» **Information given**
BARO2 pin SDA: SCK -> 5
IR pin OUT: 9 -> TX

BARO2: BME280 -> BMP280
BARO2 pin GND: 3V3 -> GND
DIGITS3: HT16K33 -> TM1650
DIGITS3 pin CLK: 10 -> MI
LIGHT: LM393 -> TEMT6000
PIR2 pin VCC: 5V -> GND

» **Task details**
Repeat the data above starting at the line with "DIGITS3 pin CLK: 10 -> MI" and ending at its last line, exactly, with no other lines.

» **Solution for this task**
DIGITS3 pin CLK: 10 -> MI
LIGHT: LM393 -> TEMT6000
PIR2 pin VCC: 5V -> GND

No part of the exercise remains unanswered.